[START OF Supplied records]
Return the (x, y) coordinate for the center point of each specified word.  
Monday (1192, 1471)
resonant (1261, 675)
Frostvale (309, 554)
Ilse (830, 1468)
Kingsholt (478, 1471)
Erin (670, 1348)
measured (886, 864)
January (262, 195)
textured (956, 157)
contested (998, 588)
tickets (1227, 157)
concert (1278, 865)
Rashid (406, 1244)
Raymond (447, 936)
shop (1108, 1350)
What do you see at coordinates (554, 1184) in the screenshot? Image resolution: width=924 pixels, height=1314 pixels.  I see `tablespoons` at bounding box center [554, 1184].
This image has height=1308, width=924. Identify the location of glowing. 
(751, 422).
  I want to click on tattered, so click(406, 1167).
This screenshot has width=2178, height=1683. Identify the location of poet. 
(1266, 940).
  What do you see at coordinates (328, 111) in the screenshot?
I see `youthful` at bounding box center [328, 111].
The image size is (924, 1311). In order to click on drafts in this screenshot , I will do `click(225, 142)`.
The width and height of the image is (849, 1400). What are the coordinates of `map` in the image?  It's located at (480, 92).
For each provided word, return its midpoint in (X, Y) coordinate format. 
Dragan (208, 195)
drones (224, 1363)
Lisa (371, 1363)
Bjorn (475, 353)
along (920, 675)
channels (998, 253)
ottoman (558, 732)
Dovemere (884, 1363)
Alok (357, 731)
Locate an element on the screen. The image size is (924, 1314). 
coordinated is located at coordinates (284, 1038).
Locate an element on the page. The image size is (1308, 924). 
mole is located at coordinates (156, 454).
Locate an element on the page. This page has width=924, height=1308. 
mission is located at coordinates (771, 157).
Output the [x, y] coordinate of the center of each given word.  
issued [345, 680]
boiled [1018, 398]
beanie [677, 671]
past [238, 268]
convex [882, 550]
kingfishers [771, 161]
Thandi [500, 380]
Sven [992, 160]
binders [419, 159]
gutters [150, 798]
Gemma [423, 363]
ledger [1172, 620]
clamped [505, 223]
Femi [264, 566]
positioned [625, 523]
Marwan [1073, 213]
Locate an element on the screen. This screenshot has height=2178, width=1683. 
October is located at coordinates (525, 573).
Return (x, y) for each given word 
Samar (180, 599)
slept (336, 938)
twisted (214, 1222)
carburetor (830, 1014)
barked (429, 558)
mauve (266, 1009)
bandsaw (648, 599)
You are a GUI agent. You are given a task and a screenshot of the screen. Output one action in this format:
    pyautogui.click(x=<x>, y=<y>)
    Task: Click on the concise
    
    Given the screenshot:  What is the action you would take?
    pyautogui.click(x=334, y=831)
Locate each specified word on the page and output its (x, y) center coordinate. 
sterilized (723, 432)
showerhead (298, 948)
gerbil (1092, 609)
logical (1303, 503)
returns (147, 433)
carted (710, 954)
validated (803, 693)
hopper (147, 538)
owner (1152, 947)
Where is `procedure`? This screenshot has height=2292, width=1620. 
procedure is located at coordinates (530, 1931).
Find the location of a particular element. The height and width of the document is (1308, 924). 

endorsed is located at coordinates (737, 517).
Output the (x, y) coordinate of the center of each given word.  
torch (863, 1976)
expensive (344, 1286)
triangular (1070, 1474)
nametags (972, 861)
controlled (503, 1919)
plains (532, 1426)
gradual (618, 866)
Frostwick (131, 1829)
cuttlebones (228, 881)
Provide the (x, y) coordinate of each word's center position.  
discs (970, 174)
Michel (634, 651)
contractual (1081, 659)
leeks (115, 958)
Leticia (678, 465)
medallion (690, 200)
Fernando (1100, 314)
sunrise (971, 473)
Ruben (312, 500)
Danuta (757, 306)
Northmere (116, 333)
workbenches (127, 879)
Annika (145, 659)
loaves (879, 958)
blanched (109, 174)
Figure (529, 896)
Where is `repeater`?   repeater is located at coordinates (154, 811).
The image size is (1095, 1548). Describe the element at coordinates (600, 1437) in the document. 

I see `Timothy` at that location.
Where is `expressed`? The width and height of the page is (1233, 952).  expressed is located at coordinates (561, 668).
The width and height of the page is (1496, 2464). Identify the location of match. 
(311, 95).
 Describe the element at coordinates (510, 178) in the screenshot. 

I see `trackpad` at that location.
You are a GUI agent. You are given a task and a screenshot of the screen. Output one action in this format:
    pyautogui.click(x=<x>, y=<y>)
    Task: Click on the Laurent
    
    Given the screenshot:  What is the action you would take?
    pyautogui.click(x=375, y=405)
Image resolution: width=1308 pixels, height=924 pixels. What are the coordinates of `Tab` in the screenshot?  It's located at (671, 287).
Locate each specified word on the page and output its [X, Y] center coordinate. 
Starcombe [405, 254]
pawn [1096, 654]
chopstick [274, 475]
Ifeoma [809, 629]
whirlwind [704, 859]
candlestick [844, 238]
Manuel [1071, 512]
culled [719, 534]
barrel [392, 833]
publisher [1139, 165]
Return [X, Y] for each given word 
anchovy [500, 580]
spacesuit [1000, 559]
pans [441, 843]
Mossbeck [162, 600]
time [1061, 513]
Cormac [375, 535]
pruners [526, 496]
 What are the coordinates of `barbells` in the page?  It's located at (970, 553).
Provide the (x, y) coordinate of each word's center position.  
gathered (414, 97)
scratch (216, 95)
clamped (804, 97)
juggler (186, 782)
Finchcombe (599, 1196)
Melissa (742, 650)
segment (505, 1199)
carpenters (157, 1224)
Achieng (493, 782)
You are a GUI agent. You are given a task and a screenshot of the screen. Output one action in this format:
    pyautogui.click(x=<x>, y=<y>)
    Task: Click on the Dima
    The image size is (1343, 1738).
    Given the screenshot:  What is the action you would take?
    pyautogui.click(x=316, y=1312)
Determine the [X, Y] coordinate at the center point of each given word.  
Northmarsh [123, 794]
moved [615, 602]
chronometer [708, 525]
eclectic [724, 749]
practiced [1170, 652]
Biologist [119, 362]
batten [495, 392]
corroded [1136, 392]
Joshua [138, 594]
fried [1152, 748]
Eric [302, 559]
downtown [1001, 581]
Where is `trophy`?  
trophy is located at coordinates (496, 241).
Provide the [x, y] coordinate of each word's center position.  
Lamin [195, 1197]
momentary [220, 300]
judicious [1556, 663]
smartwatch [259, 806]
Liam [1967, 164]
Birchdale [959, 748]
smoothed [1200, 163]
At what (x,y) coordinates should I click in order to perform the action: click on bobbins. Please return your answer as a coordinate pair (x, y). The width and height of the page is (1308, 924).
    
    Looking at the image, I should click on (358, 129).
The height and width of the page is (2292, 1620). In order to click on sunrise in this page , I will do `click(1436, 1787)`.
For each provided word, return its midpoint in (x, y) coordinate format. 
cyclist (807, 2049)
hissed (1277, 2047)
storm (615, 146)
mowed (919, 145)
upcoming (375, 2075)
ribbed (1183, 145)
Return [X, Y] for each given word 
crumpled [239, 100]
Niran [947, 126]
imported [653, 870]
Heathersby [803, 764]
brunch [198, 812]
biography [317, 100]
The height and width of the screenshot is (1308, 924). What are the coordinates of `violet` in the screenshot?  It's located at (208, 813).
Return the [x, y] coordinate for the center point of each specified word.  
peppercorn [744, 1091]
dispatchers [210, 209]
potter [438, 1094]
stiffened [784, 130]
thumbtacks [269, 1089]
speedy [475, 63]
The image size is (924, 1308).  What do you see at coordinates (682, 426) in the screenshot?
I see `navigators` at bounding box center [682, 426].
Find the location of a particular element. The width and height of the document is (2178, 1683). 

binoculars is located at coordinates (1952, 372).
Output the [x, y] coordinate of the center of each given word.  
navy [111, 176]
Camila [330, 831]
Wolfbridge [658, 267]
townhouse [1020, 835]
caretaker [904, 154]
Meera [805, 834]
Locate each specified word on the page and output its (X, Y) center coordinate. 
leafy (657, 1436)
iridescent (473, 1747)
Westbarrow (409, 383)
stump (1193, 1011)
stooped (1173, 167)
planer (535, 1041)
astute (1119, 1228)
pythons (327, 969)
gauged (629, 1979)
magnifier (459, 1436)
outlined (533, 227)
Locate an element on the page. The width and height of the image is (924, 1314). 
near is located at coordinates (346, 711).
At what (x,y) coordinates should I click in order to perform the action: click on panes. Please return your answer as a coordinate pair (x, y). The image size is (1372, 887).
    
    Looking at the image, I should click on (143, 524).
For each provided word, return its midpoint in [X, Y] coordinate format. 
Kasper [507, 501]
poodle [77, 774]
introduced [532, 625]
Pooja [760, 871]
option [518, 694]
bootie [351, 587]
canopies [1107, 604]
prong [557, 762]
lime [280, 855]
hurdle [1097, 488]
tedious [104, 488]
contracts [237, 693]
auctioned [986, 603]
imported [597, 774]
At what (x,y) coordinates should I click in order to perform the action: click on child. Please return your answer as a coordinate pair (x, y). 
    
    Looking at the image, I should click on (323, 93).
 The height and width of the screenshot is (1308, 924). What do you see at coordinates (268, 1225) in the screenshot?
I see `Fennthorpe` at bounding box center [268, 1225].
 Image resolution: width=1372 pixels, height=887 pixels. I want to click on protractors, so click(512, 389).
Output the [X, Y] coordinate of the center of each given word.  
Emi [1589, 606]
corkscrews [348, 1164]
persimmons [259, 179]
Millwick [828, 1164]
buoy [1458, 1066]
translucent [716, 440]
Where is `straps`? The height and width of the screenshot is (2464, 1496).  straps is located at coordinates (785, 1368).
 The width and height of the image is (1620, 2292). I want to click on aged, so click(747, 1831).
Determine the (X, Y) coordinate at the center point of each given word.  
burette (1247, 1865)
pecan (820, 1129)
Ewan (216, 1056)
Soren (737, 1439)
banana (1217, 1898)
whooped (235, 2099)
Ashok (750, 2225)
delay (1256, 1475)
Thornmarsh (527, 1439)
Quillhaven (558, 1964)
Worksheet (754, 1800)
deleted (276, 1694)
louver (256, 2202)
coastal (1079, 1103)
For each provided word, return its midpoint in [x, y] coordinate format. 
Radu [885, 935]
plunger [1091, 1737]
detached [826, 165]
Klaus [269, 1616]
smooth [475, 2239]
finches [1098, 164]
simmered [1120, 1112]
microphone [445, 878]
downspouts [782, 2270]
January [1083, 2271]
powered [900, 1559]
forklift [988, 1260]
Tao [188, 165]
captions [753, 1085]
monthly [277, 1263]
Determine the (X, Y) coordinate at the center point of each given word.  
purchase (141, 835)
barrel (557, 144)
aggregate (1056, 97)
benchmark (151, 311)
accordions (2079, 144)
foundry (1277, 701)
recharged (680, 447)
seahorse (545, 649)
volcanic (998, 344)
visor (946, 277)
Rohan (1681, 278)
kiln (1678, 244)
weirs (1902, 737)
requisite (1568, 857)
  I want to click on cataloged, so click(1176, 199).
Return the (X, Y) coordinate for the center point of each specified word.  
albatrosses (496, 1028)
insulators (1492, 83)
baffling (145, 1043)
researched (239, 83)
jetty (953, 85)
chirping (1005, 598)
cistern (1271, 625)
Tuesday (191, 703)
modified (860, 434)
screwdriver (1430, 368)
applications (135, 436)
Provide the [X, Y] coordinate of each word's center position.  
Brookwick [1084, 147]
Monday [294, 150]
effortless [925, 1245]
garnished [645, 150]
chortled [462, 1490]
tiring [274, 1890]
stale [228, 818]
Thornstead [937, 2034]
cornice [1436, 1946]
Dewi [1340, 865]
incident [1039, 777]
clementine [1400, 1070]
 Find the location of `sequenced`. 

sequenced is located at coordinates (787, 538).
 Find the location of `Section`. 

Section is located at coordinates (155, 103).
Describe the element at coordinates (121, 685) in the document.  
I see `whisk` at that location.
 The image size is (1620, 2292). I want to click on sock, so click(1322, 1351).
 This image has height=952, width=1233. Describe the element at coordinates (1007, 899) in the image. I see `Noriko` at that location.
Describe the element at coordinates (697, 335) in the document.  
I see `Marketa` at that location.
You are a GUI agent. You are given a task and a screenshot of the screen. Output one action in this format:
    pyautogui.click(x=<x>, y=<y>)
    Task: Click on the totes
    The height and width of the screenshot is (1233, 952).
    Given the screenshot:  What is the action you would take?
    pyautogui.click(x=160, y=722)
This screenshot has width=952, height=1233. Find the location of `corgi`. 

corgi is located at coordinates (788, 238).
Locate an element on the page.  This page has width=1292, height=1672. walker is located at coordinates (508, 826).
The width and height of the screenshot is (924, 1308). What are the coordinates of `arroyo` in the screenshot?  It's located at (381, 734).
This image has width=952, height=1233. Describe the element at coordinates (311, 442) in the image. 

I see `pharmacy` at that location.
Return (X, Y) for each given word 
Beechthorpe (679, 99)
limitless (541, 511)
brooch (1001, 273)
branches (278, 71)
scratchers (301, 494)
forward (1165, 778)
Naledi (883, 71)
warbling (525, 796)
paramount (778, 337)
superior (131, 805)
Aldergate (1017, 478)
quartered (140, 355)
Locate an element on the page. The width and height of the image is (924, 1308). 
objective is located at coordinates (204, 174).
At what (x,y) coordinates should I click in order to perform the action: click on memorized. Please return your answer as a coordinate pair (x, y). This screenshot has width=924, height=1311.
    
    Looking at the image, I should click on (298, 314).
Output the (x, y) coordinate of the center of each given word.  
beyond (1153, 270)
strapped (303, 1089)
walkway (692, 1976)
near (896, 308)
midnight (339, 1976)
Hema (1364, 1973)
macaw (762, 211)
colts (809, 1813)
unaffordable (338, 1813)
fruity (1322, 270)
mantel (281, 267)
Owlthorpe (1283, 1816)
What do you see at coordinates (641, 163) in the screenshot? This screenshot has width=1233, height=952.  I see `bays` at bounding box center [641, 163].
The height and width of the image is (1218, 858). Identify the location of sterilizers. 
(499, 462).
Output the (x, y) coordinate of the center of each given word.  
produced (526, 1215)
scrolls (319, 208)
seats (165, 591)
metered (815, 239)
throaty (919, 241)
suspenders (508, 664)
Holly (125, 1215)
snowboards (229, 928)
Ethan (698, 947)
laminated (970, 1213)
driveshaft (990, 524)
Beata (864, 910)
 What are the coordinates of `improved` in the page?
[END OF Supplied records]
Reproduce word for word the lines of the data from the line holding "stump (1193, 1011)" through the line holding "Image resolution: width=1372", inclusive.

stump (1193, 1011)
stooped (1173, 167)
planer (535, 1041)
astute (1119, 1228)
pythons (327, 969)
gauged (629, 1979)
magnifier (459, 1436)
outlined (533, 227)
Locate an element on the page. The width and height of the image is (924, 1314). 
near is located at coordinates (346, 711).
At what (x,y) coordinates should I click in order to perform the action: click on panes. Please return your answer as a coordinate pair (x, y). The image size is (1372, 887).
    
    Looking at the image, I should click on (143, 524).
For each provided word, return its midpoint in [X, Y] coordinate format. 
Kasper [507, 501]
poodle [77, 774]
introduced [532, 625]
Pooja [760, 871]
option [518, 694]
bootie [351, 587]
canopies [1107, 604]
prong [557, 762]
lime [280, 855]
hurdle [1097, 488]
tedious [104, 488]
contracts [237, 693]
auctioned [986, 603]
imported [597, 774]
At what (x,y) coordinates should I click in order to perform the action: click on child. Please return your answer as a coordinate pair (x, y). 
    
    Looking at the image, I should click on (323, 93).
 The height and width of the screenshot is (1308, 924). What do you see at coordinates (268, 1225) in the screenshot?
I see `Fennthorpe` at bounding box center [268, 1225].
 Image resolution: width=1372 pixels, height=887 pixels. I want to click on protractors, so click(512, 389).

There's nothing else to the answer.